Start

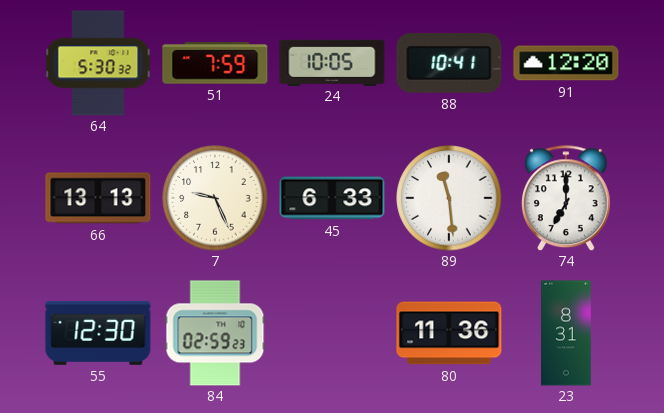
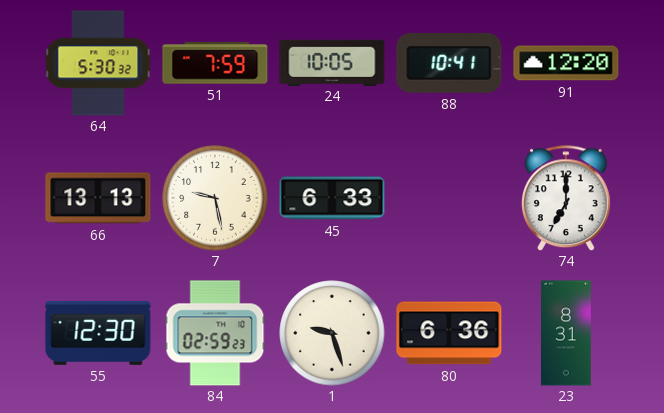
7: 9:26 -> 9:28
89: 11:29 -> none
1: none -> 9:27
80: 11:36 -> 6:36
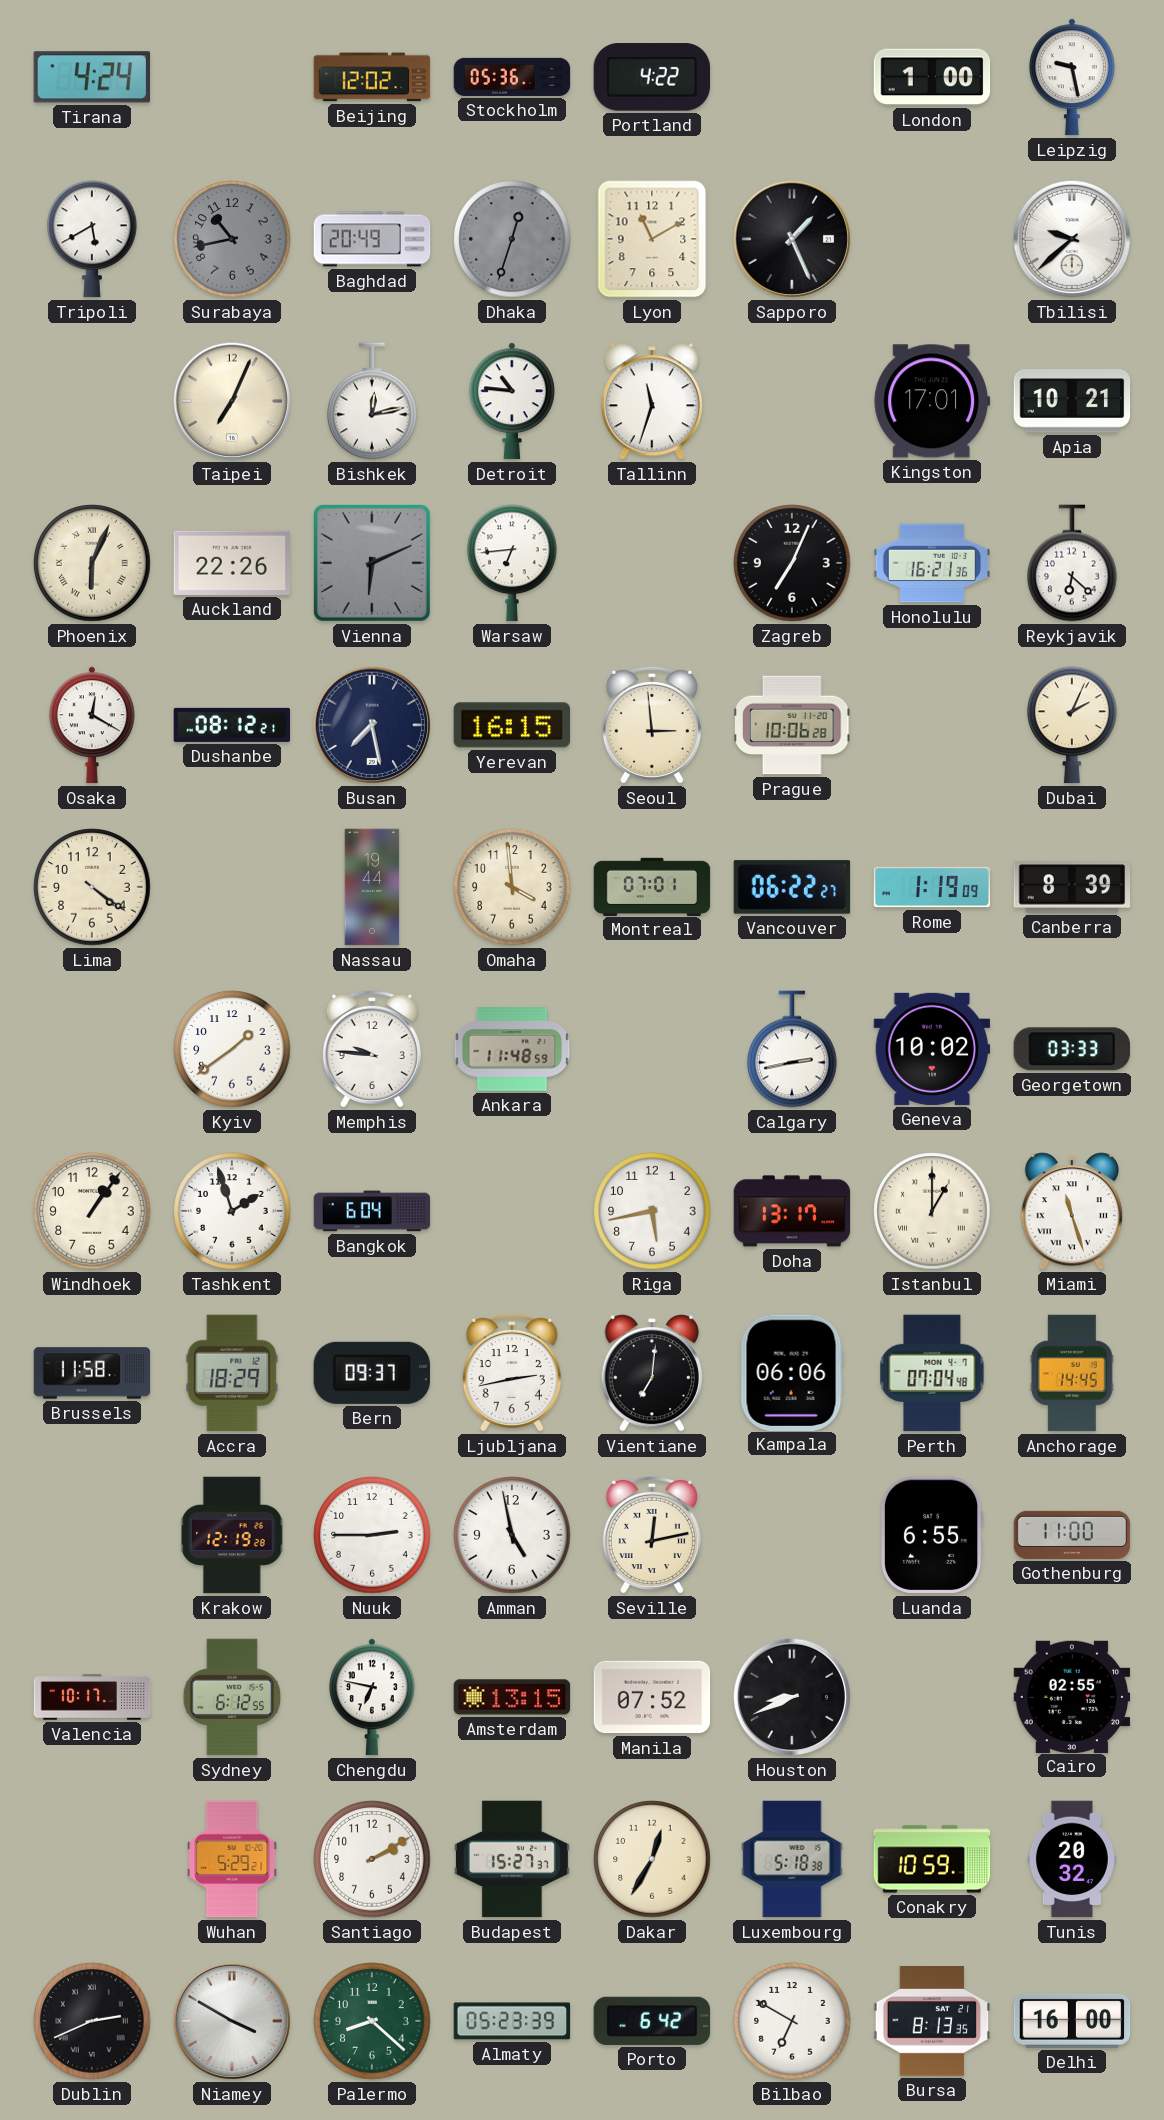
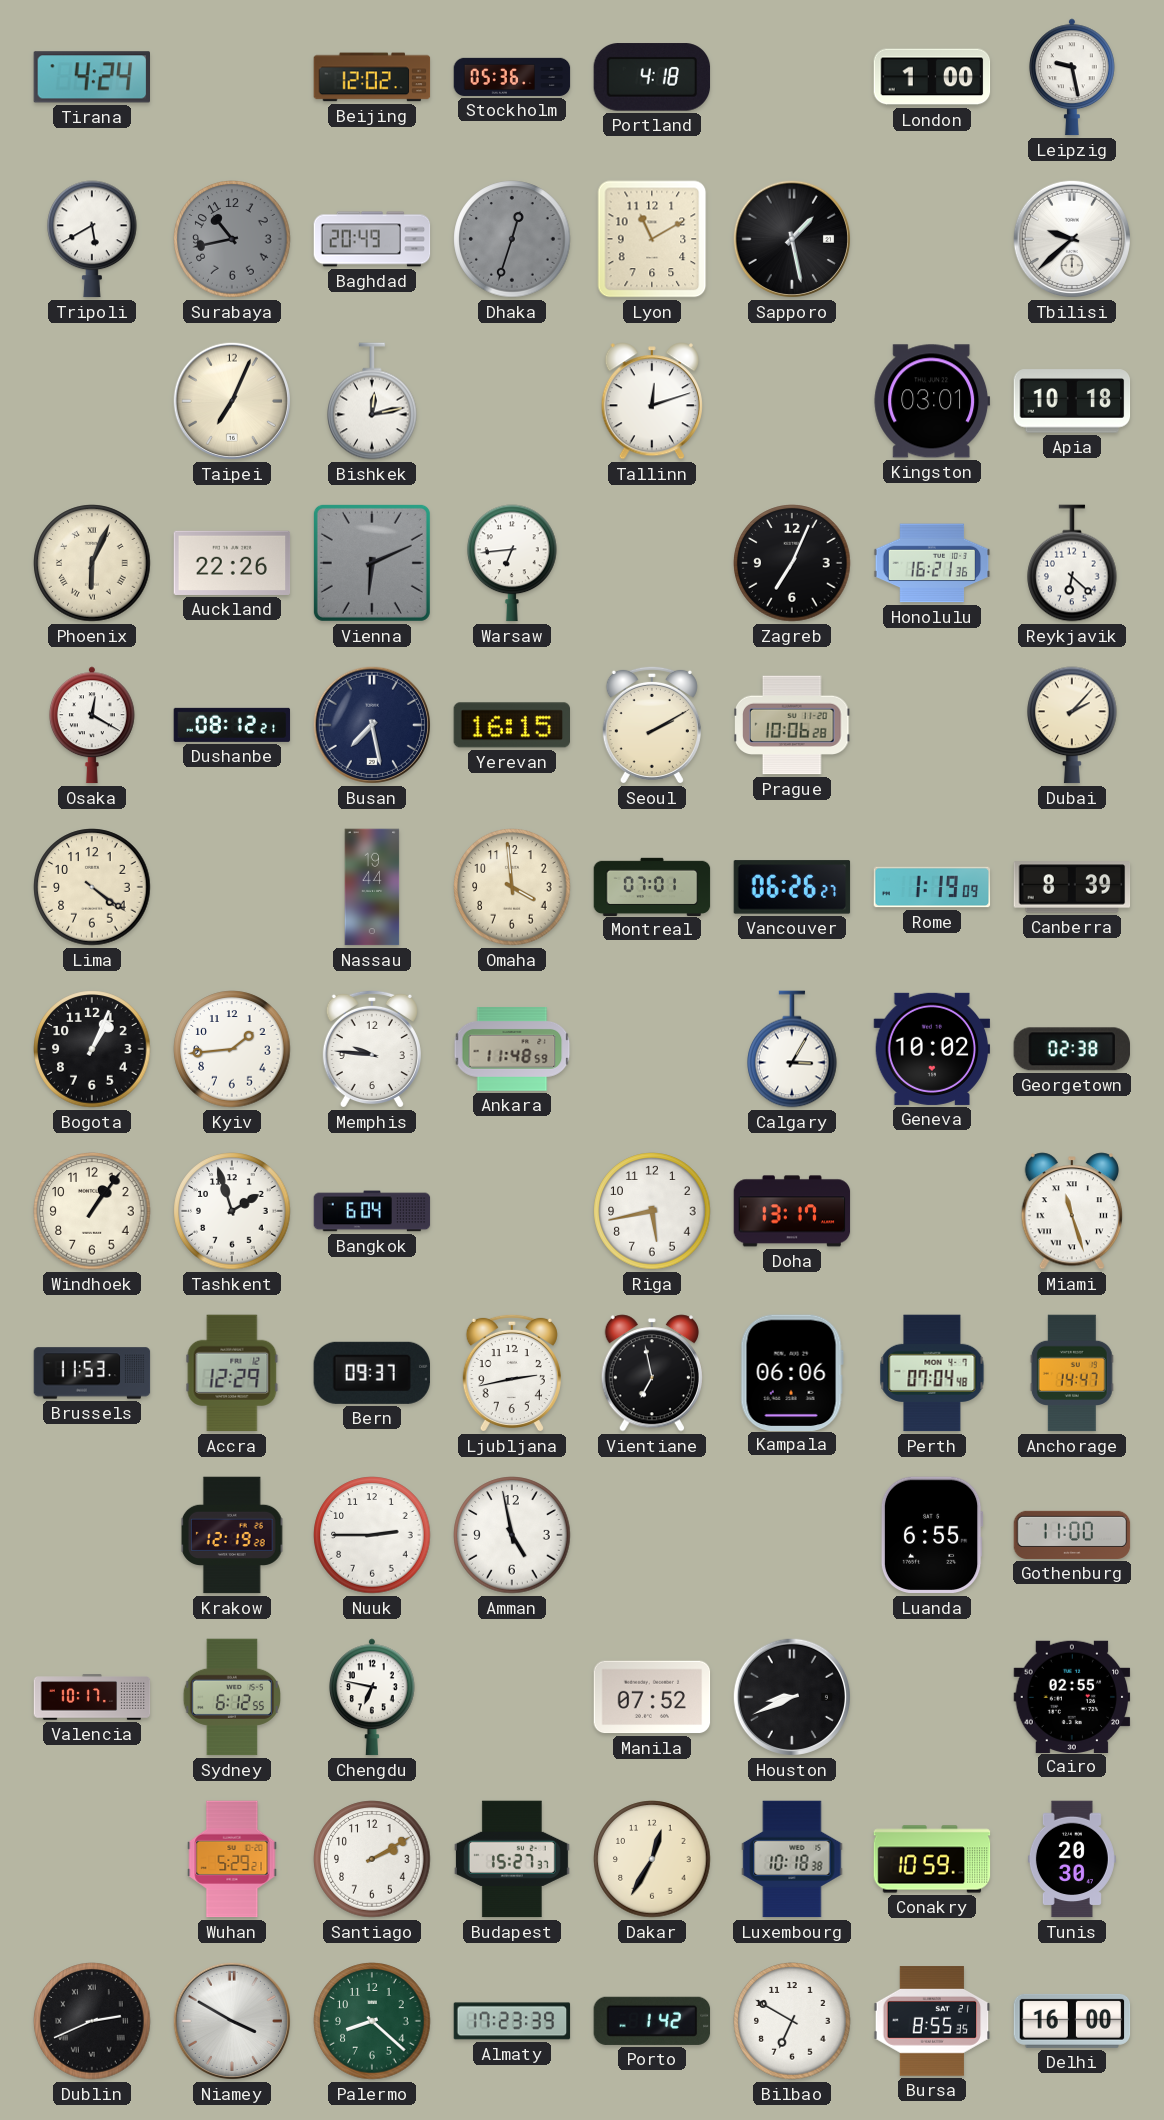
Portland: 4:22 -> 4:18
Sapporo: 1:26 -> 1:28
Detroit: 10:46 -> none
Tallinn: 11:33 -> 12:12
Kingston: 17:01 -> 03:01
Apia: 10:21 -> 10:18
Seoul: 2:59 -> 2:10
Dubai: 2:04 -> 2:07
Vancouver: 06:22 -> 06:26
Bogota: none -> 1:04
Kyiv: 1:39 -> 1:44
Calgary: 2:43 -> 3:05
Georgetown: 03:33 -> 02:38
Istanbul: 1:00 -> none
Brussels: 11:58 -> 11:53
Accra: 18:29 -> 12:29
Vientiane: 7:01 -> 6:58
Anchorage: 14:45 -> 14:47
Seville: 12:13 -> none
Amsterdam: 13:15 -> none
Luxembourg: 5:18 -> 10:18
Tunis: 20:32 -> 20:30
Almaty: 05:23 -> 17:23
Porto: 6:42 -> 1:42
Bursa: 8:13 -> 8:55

End

• _AIM_
Copy every line of the material above character for character, leaving out the pictures.

• _RESPONSE TO THIS EXERCISE_
7: 9:26 -> 9:28
89: 11:29 -> none
1: none -> 9:27
80: 11:36 -> 6:36
Portland: 4:22 -> 4:18
Sapporo: 1:26 -> 1:28
Detroit: 10:46 -> none
Tallinn: 11:33 -> 12:12
Kingston: 17:01 -> 03:01
Apia: 10:21 -> 10:18
Seoul: 2:59 -> 2:10
Dubai: 2:04 -> 2:07
Vancouver: 06:22 -> 06:26
Bogota: none -> 1:04
Kyiv: 1:39 -> 1:44
Calgary: 2:43 -> 3:05
Georgetown: 03:33 -> 02:38
Istanbul: 1:00 -> none
Brussels: 11:58 -> 11:53
Accra: 18:29 -> 12:29
Vientiane: 7:01 -> 6:58
Anchorage: 14:45 -> 14:47
Seville: 12:13 -> none
Amsterdam: 13:15 -> none
Luxembourg: 5:18 -> 10:18
Tunis: 20:32 -> 20:30
Almaty: 05:23 -> 17:23
Porto: 6:42 -> 1:42
Bursa: 8:13 -> 8:55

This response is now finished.